Problem to work on ::
Only a number is wanted here: how many lines in the entries below contain the word "Monitor".

Exercise inputs ::
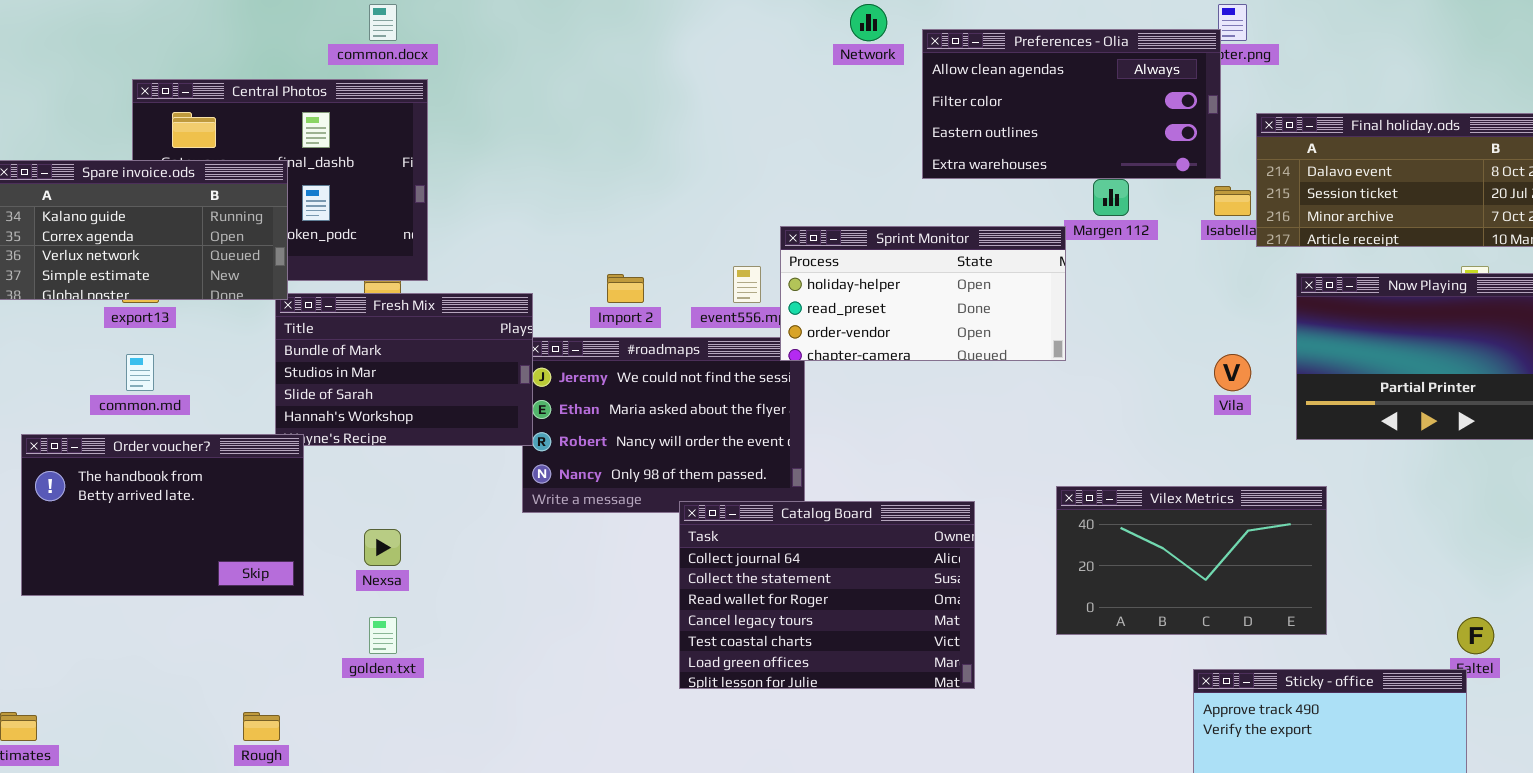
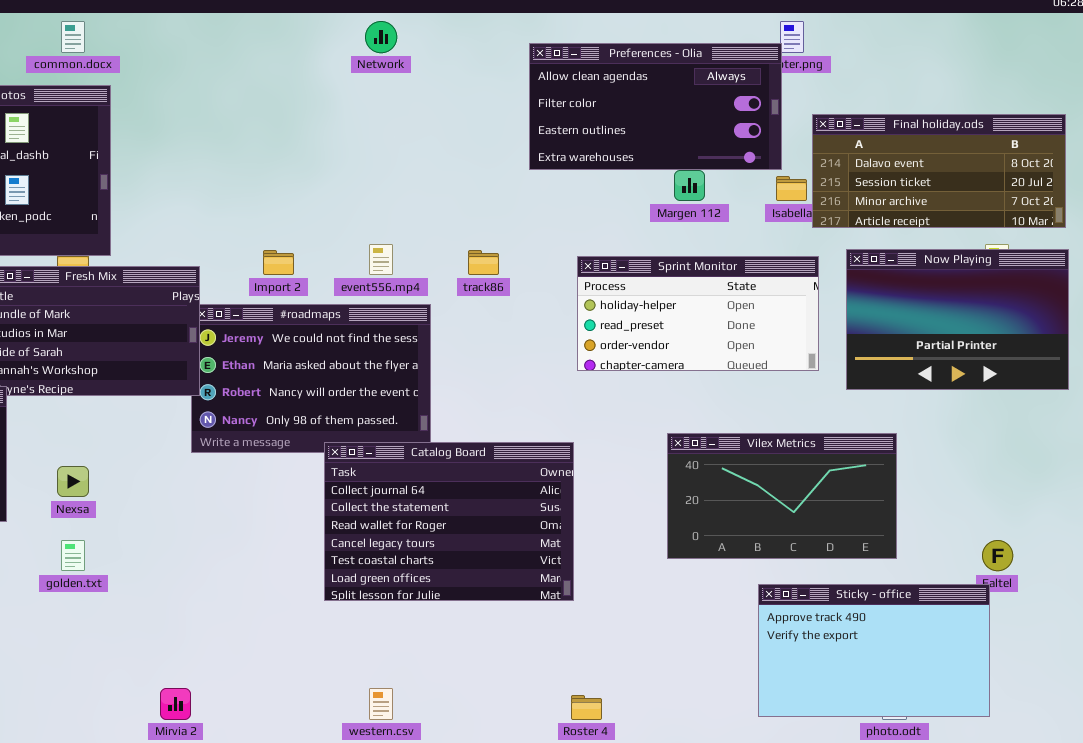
Network: [850,4,887,41] -> [365,21,397,53], moved
Sprint Monitor: [780,226,1066,361] -> [577,256,819,371], moved
Vilex Metrics: [1056,486,1327,635] -> [667,433,897,559], moved

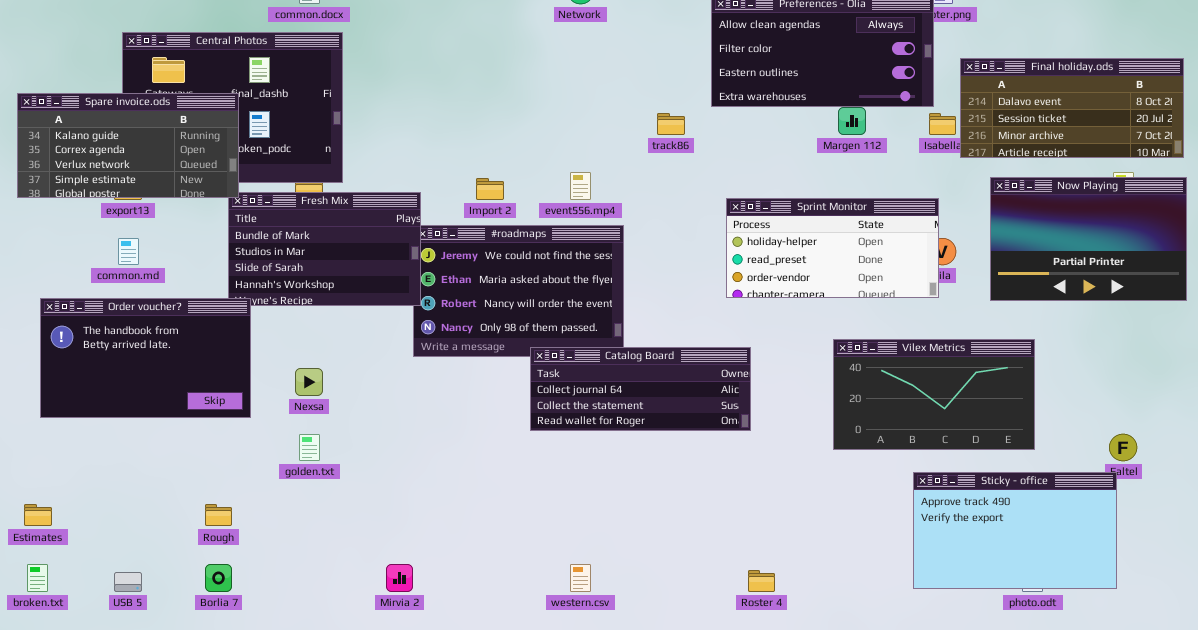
track86: [468,250,499,275] -> [657,113,685,135], moved
Sprint Monitor: [577,256,819,371] -> [726,198,939,298], moved
Catalog Board: [324,442,574,601] -> [530,347,751,431], resized

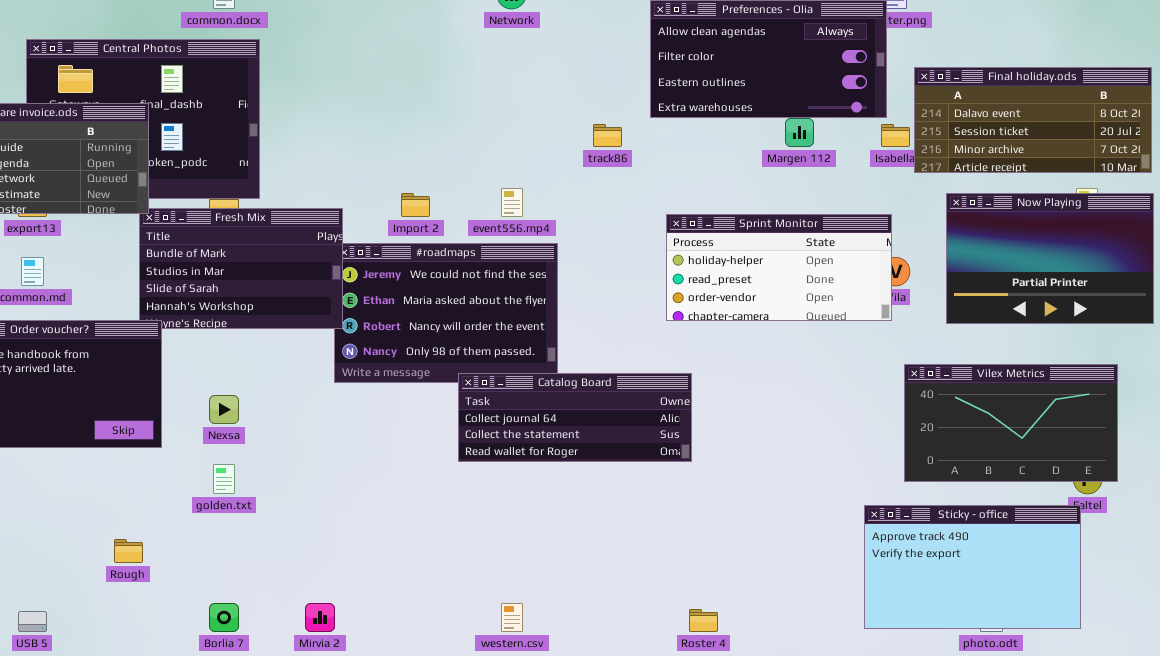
Vilex Metrics: [833,339,1035,450] -> [904,364,1118,482], moved
Borlia 7: [205,564,232,592] -> [209,603,239,632], moved

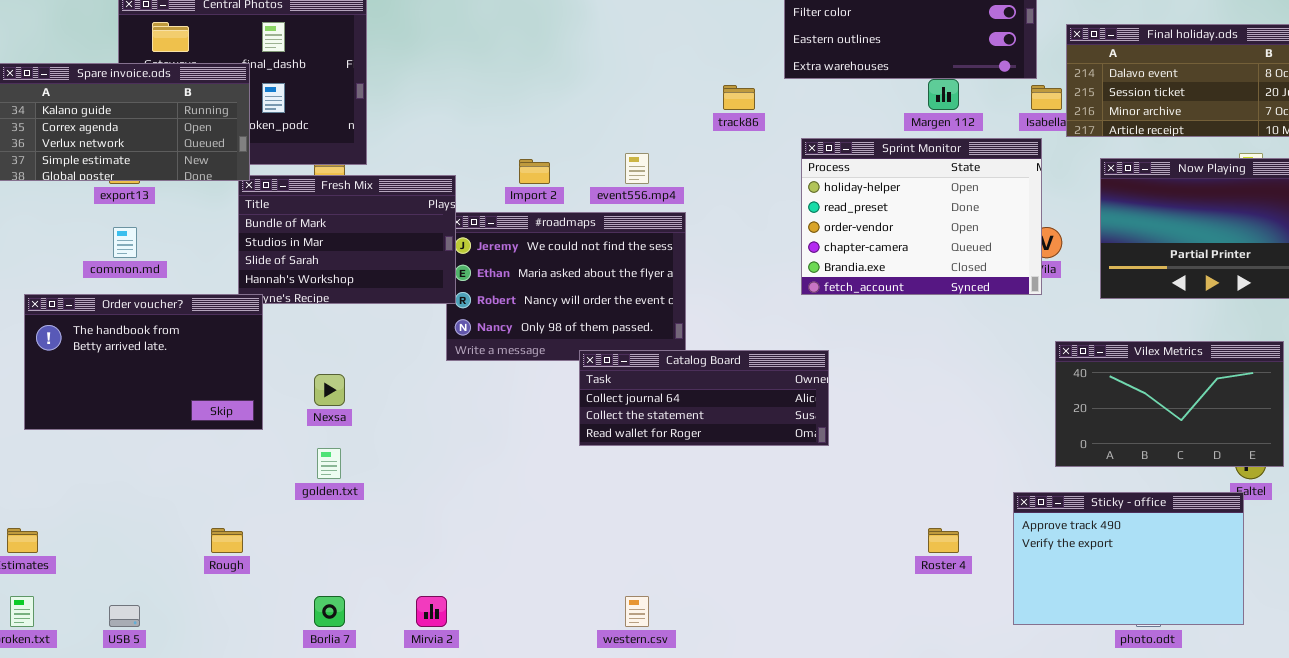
Sprint Monitor: [666,214,892,321] -> [801,138,1042,295], resized
Roster 4: [689,609,718,632] -> [928,528,959,553], moved

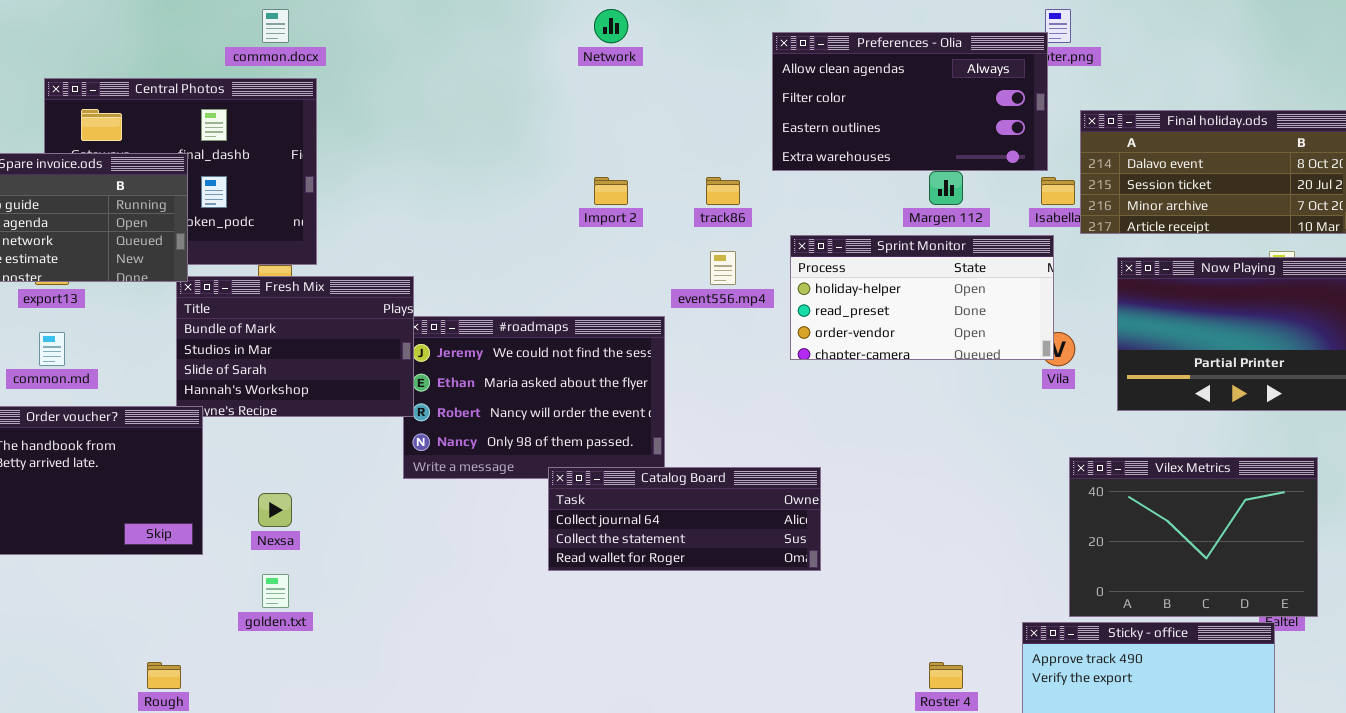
Sprint Monitor: [801,138,1042,295] -> [790,235,1054,360], resized
event556.mp4: [625,153,649,184] -> [710,251,736,285], moved
Import 2: [519,159,550,184] -> [594,177,628,205], moved
Vilex Metrics: [1055,341,1284,467] -> [1069,457,1318,617], resized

Answer area ::
4